[Stored entries]
## Begin

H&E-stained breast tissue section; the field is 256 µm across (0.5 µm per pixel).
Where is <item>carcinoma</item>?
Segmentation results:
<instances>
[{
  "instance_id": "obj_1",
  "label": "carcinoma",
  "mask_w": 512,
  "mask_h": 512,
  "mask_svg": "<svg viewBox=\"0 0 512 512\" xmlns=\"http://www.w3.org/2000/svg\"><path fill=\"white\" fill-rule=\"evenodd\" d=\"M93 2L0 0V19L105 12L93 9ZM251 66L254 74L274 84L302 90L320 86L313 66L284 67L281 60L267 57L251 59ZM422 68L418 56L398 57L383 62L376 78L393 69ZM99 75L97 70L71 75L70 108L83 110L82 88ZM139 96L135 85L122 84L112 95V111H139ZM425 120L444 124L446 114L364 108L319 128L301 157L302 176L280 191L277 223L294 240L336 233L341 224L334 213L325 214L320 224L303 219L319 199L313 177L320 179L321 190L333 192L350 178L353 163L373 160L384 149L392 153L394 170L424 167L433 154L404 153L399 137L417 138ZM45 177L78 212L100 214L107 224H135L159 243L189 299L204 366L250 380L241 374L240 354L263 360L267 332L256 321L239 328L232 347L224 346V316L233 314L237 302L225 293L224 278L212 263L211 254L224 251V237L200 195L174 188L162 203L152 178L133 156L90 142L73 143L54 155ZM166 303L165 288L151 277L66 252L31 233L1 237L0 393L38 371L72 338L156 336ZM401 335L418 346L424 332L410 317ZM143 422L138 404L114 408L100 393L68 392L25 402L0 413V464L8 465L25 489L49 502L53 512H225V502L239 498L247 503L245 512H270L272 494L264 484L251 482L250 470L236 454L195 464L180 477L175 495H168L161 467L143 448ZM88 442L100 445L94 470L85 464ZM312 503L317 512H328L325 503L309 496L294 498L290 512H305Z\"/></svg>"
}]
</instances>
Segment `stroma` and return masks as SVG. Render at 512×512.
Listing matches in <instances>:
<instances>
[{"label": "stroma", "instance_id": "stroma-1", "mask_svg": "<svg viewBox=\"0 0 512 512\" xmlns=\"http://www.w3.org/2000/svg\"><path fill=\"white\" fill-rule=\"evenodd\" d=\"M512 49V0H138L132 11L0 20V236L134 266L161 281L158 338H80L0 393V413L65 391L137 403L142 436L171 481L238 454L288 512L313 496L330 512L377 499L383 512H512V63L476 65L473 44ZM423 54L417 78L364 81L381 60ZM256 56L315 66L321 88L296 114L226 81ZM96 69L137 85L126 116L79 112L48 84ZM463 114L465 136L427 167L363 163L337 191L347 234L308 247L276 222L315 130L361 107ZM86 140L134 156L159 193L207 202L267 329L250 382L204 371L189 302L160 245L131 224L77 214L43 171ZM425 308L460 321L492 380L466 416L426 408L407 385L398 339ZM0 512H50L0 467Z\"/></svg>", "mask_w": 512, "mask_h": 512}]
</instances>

## End

From the records above, pull out each line that has "carcinoma".

Where is <item>carcinoma</item>?
  "label": "carcinoma",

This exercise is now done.